Within the material below, locate the line with "purple plate B6:C7" and the line with "purple brick F3", then return those two lines and all lines between them, exactly as written.
==== Listed records ====
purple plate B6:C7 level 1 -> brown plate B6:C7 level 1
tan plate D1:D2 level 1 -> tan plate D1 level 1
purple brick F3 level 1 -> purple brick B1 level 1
====
==== Listed records ====
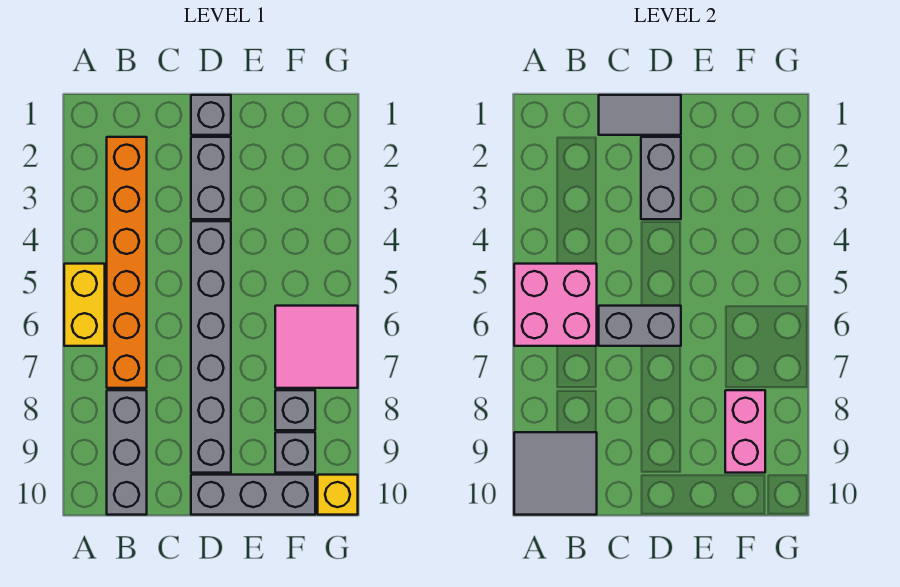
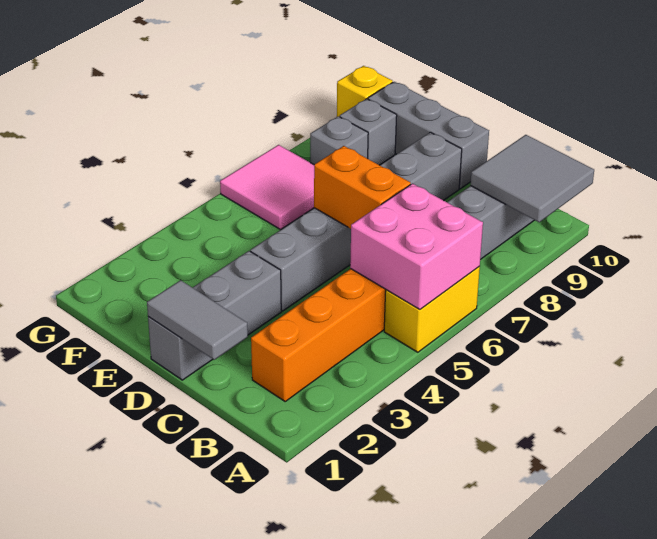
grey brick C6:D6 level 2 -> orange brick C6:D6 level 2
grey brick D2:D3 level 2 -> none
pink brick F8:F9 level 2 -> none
====
- **The completed task**
purple plate B6:C7 level 1 -> brown plate B6:C7 level 1
tan plate D1:D2 level 1 -> tan plate D1 level 1
purple brick F3 level 1 -> purple brick B1 level 1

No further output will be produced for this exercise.